## [Required task]
Which lines in the material below contain the string "Spider"? Extract every one of them in full, treating uppercase and lowercase letters as distinct.

Stored records
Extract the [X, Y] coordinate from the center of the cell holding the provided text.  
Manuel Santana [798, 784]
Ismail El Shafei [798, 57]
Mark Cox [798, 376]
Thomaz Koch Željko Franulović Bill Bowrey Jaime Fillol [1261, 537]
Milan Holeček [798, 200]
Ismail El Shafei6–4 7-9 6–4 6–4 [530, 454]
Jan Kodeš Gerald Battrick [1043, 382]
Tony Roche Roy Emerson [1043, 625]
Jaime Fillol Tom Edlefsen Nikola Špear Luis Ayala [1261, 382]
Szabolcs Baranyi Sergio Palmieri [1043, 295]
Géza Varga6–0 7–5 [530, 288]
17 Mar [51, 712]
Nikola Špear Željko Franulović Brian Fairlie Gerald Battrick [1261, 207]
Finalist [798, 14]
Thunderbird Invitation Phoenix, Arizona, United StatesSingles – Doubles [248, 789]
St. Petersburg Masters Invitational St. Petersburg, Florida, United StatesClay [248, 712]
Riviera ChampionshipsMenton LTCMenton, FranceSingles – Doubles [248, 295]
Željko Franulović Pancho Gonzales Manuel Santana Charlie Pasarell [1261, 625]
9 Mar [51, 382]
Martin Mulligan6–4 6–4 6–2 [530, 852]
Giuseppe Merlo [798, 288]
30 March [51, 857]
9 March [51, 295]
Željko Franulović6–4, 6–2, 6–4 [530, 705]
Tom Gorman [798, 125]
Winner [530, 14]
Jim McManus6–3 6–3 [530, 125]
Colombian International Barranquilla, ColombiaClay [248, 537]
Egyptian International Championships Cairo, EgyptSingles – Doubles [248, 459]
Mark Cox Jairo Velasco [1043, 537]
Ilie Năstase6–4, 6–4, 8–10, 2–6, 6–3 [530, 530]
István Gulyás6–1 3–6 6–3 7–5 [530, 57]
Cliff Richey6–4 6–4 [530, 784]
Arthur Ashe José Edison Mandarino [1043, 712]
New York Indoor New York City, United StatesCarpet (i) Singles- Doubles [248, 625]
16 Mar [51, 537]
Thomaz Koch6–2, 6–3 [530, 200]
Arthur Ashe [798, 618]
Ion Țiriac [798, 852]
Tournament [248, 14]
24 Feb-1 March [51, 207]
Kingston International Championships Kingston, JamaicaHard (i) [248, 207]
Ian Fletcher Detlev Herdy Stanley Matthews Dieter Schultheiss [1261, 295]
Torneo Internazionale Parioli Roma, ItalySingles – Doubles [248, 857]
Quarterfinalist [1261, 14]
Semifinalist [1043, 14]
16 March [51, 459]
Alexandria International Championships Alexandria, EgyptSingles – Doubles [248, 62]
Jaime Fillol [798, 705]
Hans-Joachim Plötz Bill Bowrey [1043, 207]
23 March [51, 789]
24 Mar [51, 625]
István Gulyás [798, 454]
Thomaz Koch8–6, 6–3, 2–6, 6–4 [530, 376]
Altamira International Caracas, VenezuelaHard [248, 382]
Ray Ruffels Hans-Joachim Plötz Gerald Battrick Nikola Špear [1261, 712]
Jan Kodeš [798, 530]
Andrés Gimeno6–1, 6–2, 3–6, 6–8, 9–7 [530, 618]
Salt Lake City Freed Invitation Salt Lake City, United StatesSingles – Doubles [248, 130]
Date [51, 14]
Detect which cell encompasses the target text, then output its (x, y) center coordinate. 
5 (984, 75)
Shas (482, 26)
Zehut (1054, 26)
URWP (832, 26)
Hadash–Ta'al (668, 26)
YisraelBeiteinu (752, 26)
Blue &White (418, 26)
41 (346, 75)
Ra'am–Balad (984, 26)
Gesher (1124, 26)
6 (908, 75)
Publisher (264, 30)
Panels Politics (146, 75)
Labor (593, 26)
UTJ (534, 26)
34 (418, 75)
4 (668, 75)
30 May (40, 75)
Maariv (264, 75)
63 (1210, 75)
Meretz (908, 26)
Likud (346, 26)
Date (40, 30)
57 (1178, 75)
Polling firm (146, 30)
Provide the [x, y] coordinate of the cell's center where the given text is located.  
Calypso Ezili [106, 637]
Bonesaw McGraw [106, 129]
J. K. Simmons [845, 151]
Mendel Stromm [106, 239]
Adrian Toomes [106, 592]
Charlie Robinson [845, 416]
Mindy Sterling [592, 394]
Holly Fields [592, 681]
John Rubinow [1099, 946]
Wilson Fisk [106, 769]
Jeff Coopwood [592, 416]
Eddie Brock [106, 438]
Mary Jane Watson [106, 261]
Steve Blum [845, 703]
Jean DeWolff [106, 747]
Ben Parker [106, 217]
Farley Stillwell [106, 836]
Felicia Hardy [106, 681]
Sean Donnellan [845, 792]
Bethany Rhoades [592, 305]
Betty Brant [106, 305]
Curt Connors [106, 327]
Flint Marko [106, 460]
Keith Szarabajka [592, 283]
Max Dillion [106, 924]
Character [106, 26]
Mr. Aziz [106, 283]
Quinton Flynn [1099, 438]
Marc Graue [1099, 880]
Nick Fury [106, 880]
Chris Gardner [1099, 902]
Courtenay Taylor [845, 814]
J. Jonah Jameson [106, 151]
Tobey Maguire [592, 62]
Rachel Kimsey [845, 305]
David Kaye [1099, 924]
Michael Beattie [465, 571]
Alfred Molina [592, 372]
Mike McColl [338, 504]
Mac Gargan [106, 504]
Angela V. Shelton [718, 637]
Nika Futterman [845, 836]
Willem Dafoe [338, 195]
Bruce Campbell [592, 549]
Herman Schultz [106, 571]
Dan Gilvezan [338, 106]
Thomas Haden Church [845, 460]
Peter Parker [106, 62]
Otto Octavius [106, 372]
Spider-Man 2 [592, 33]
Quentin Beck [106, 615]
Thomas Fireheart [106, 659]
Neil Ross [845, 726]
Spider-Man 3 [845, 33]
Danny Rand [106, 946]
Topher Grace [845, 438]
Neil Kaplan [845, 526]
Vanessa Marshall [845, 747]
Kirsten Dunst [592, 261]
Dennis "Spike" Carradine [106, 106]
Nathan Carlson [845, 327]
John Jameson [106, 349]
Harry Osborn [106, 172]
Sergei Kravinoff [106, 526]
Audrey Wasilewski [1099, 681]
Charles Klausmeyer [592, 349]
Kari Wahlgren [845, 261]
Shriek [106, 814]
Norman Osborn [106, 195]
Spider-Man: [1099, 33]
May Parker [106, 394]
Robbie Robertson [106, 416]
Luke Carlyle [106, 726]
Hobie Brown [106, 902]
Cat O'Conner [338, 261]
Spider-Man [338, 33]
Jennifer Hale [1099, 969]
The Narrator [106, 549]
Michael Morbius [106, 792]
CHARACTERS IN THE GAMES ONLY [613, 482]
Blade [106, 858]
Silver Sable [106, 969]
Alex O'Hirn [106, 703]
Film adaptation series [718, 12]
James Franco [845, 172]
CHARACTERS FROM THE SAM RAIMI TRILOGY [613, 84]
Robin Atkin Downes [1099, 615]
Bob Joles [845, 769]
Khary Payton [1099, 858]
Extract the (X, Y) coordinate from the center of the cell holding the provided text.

## [Solution to this task]
Spider-Man 2 [592, 33]
Spider-Man 3 [845, 33]
Spider-Man: [1099, 33]
Spider-Man [338, 33]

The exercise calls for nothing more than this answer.